### [DESCRIPTION OF THE TASK]
For this exercise, reproduce the entries below exactly, but only from the line containing "black square: (237, 437)" through the line containing "cyan line: (406, 213)", both included.

Before and after coordinates:
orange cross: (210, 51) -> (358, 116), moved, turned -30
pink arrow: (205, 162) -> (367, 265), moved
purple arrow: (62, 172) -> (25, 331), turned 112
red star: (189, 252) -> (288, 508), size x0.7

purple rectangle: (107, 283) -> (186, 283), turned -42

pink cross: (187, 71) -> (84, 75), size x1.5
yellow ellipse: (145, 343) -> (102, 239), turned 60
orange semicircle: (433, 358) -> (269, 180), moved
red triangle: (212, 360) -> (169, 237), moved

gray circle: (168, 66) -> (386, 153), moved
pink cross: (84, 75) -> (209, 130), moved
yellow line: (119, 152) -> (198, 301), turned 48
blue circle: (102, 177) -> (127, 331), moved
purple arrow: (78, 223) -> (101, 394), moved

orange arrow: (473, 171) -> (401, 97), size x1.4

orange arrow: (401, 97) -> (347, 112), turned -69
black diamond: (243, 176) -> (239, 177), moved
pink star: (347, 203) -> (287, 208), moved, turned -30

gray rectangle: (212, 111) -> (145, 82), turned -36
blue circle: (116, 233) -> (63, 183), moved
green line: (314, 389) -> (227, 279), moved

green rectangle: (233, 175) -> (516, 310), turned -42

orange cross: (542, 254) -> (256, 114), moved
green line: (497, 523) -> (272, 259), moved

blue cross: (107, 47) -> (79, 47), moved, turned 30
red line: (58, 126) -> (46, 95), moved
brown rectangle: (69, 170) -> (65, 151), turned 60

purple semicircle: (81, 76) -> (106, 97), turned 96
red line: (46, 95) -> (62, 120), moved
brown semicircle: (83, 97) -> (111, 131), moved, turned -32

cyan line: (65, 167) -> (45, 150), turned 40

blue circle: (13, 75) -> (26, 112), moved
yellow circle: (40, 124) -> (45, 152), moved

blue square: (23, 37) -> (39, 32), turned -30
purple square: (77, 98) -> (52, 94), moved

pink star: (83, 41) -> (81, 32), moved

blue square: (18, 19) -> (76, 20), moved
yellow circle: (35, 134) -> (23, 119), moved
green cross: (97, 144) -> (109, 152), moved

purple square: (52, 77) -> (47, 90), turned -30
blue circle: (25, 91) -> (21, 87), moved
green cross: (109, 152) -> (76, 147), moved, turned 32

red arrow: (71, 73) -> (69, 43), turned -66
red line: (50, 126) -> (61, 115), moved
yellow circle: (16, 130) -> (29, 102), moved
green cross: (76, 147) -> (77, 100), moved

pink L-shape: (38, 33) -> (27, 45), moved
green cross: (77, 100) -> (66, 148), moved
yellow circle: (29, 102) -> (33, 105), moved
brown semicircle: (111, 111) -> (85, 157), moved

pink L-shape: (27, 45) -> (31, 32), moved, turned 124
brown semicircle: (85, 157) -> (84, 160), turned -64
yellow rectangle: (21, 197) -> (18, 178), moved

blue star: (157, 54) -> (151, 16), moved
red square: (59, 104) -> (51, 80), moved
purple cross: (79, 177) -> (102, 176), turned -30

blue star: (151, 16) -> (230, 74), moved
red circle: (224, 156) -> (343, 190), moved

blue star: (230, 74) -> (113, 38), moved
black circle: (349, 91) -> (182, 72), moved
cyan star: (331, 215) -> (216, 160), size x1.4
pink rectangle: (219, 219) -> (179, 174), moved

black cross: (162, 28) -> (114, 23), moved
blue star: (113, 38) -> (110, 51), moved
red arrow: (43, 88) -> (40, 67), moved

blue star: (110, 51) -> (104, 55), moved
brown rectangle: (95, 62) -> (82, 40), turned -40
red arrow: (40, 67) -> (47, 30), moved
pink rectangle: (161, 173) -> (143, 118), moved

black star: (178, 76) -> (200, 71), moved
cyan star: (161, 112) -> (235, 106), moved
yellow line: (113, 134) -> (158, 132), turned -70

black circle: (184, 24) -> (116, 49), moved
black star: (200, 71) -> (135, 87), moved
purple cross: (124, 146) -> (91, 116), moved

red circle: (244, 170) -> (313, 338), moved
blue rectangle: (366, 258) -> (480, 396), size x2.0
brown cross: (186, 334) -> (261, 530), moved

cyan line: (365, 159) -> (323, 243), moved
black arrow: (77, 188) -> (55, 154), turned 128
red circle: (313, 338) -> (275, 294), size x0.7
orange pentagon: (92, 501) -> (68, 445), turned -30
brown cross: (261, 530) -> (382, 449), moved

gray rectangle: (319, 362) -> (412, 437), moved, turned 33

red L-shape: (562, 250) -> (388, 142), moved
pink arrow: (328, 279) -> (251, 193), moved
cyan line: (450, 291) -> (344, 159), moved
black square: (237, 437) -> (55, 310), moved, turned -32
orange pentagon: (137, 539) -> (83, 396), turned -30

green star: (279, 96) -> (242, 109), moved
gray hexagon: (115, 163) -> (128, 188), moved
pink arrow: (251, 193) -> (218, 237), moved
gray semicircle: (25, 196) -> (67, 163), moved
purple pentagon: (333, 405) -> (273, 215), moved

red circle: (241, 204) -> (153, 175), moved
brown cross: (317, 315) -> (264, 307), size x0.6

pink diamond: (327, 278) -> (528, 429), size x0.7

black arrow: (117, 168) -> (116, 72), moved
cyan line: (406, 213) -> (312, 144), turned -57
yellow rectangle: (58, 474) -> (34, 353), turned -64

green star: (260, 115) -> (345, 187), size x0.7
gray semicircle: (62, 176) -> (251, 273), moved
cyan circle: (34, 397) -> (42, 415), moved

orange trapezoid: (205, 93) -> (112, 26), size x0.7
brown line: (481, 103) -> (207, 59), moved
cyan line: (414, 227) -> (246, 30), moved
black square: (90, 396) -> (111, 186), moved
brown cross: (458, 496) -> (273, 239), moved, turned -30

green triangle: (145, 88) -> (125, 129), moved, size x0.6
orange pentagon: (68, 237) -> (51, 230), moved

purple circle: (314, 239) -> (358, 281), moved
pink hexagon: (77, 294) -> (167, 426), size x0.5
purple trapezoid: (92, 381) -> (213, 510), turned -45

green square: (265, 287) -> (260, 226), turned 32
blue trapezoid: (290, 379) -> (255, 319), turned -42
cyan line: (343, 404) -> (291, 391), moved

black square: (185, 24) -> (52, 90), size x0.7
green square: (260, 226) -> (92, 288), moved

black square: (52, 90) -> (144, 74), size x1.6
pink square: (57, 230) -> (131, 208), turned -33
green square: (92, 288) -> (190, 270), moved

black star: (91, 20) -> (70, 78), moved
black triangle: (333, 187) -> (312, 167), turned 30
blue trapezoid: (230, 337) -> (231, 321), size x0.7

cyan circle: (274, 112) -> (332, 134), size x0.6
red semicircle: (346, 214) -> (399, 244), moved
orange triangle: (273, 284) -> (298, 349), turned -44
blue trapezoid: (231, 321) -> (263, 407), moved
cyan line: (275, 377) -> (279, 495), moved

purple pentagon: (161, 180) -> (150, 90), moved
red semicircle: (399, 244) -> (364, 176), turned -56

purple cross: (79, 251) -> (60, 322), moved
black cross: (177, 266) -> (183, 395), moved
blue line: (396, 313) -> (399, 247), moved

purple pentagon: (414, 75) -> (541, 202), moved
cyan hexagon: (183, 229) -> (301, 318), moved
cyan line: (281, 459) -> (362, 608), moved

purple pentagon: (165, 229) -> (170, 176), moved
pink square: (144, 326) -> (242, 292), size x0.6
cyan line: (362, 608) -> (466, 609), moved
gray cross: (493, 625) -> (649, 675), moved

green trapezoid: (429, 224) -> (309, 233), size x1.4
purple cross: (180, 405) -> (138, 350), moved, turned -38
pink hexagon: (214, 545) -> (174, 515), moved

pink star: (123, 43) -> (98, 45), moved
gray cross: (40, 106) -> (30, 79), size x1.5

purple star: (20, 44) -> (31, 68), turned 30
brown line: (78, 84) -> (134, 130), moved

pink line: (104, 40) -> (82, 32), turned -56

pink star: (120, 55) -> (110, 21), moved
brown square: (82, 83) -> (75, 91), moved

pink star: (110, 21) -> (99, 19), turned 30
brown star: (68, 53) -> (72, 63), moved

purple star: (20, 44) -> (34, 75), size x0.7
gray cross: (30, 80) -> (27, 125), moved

### [OUTPUT OF THE TASK]
black square: (237, 437) -> (55, 310), moved, turned -32
orange pentagon: (137, 539) -> (83, 396), turned -30

green star: (279, 96) -> (242, 109), moved
gray hexagon: (115, 163) -> (128, 188), moved
pink arrow: (251, 193) -> (218, 237), moved
gray semicircle: (25, 196) -> (67, 163), moved
purple pentagon: (333, 405) -> (273, 215), moved

red circle: (241, 204) -> (153, 175), moved
brown cross: (317, 315) -> (264, 307), size x0.6

pink diamond: (327, 278) -> (528, 429), size x0.7

black arrow: (117, 168) -> (116, 72), moved
cyan line: (406, 213) -> (312, 144), turned -57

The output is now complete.